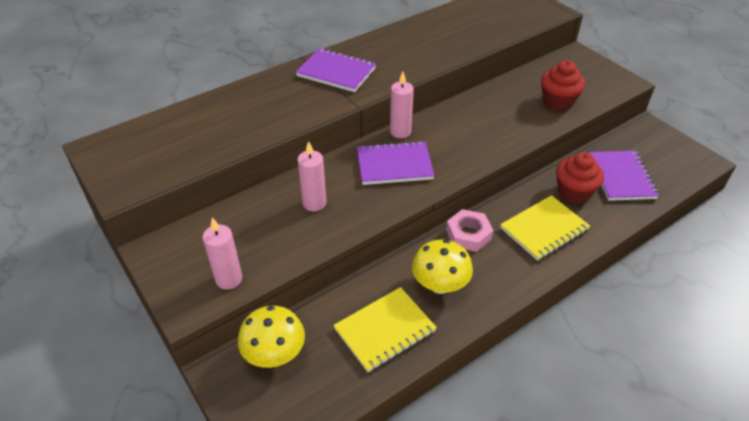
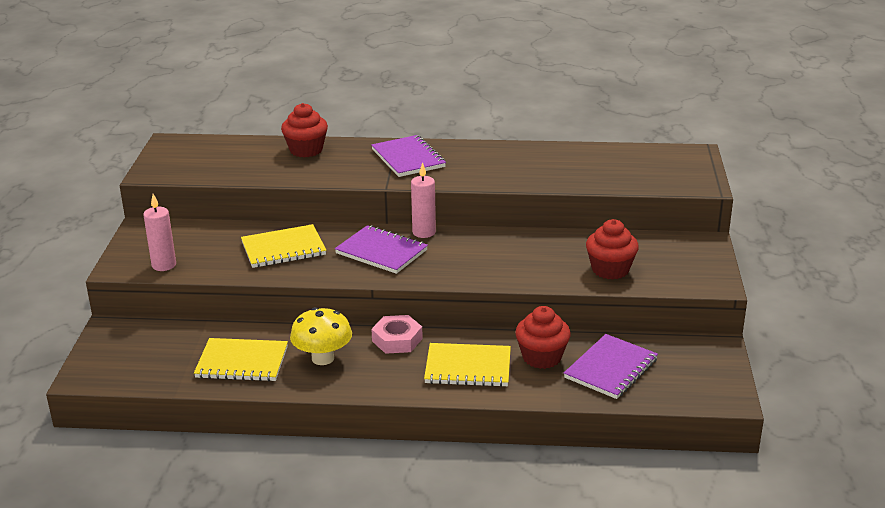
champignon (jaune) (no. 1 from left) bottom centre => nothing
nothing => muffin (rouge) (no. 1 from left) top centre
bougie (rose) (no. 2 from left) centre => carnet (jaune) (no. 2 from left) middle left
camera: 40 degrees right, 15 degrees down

______

** Assignment **
Could you print the listing above exactly, without the pictures?

** Result **
champignon (jaune) (no. 1 from left) bottom centre => nothing
nothing => muffin (rouge) (no. 1 from left) top centre
bougie (rose) (no. 2 from left) centre => carnet (jaune) (no. 2 from left) middle left
camera: 40 degrees right, 15 degrees down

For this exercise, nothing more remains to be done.